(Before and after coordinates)
---

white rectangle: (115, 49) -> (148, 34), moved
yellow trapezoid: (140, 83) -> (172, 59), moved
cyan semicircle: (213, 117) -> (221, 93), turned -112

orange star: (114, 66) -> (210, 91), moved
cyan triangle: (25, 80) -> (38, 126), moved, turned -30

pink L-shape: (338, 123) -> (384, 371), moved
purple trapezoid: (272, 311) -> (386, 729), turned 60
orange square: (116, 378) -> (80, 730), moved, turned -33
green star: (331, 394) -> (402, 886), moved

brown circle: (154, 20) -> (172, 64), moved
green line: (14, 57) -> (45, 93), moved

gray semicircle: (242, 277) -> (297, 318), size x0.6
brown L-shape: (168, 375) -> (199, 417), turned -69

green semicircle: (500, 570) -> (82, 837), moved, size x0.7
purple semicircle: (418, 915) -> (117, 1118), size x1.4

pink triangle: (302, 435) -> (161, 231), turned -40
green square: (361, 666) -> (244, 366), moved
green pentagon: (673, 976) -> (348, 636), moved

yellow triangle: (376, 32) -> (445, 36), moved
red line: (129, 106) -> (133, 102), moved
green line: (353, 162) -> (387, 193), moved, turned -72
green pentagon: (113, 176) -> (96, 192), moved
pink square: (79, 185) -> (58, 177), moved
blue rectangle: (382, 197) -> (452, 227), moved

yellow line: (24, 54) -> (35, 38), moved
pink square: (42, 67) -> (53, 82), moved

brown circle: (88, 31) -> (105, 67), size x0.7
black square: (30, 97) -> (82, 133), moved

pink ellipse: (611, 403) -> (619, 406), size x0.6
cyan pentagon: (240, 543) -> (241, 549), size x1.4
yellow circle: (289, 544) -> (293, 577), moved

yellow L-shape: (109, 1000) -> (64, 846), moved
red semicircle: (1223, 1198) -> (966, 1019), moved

---

WORK REQUEST:
Look through the records above for the word "semicircle" and state how many lines contain it, giving the number alone.

RESPONSE TO THE TASK:
5